TASK INSTRUCTIONS: Print the first line of the data below and every one after it, through the line containing "The klucz [pomarańczowy]", exactly as written.

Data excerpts
____

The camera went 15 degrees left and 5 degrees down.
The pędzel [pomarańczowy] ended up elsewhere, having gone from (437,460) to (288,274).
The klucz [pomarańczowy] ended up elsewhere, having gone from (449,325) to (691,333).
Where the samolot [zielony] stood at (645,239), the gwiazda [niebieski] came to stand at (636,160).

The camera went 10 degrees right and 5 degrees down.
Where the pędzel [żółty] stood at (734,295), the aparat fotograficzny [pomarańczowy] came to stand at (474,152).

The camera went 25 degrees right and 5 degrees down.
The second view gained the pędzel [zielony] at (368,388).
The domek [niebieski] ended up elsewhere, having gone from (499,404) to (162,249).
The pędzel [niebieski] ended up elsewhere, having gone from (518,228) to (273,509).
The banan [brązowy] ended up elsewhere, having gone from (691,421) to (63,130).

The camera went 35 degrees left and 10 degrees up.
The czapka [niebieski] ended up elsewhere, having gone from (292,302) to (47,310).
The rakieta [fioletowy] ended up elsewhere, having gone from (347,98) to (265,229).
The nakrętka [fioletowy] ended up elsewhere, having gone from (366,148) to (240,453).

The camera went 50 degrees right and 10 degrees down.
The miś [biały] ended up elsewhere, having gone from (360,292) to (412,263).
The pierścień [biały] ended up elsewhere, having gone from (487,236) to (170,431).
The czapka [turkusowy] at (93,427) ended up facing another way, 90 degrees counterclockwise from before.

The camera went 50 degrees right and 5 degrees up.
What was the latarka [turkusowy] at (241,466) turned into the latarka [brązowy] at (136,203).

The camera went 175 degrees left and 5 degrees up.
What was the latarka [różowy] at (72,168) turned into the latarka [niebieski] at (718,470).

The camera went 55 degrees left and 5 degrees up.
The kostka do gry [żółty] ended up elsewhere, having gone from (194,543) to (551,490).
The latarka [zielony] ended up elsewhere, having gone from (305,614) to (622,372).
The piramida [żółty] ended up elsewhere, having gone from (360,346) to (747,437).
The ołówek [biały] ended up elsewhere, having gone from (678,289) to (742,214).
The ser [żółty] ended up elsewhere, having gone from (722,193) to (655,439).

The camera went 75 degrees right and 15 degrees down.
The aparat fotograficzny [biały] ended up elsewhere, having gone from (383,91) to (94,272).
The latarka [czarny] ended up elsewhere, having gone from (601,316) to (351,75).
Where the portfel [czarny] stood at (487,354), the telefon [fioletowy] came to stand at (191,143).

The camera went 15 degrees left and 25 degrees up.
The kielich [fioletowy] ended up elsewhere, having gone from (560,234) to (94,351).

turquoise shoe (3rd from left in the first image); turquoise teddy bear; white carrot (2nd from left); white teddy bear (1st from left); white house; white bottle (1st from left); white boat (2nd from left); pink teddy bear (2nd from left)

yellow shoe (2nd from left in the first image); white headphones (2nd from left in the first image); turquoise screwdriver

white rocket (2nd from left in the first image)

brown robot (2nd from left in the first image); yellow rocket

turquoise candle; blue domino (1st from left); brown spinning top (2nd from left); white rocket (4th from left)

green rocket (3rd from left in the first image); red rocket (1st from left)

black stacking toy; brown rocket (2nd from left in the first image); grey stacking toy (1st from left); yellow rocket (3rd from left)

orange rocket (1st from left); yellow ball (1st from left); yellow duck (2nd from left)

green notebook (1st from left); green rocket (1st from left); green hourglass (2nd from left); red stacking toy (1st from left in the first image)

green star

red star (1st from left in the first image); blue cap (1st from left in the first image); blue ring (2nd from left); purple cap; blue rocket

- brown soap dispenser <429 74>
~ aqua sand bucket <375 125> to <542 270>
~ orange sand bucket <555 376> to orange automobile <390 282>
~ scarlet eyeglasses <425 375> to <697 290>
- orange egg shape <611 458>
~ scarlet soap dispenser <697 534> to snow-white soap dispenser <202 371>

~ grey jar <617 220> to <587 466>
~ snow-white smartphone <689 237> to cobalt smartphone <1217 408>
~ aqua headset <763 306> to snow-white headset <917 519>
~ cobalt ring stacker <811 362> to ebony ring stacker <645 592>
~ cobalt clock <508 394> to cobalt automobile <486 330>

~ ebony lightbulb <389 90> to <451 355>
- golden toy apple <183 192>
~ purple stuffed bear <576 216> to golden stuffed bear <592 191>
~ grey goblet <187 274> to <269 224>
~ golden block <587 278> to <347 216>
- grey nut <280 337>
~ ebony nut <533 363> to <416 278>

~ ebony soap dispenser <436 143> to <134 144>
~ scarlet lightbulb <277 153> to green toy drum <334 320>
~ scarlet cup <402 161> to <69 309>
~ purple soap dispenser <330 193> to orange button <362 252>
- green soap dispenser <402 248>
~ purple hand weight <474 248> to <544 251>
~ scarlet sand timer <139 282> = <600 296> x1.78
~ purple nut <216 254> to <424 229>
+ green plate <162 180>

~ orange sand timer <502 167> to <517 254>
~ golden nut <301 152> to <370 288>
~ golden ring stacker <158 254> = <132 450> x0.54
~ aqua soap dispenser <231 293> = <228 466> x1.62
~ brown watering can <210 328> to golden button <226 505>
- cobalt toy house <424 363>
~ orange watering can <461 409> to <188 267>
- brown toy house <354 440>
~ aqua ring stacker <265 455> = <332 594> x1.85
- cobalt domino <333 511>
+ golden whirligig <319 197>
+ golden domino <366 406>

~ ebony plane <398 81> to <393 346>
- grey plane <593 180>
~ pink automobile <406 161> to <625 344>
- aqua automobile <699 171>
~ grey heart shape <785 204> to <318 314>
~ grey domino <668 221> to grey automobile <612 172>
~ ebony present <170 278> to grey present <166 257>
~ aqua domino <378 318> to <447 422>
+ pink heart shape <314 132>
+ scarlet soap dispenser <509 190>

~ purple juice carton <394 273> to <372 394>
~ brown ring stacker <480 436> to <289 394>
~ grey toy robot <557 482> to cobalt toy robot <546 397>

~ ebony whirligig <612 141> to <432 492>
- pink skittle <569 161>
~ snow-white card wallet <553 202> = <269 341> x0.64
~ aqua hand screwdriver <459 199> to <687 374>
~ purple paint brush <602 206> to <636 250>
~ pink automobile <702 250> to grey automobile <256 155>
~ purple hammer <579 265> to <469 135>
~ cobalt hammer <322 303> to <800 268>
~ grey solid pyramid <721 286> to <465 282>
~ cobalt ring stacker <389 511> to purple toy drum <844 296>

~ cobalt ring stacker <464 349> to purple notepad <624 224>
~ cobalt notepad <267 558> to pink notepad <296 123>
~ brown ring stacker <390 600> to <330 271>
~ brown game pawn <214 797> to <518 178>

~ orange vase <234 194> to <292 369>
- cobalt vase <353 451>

____

YOUR RESPONSE:
The camera went 15 degrees left and 5 degrees down.
The pędzel [pomarańczowy] ended up elsewhere, having gone from (437,460) to (288,274).
The klucz [pomarańczowy] ended up elsewhere, having gone from (449,325) to (691,333).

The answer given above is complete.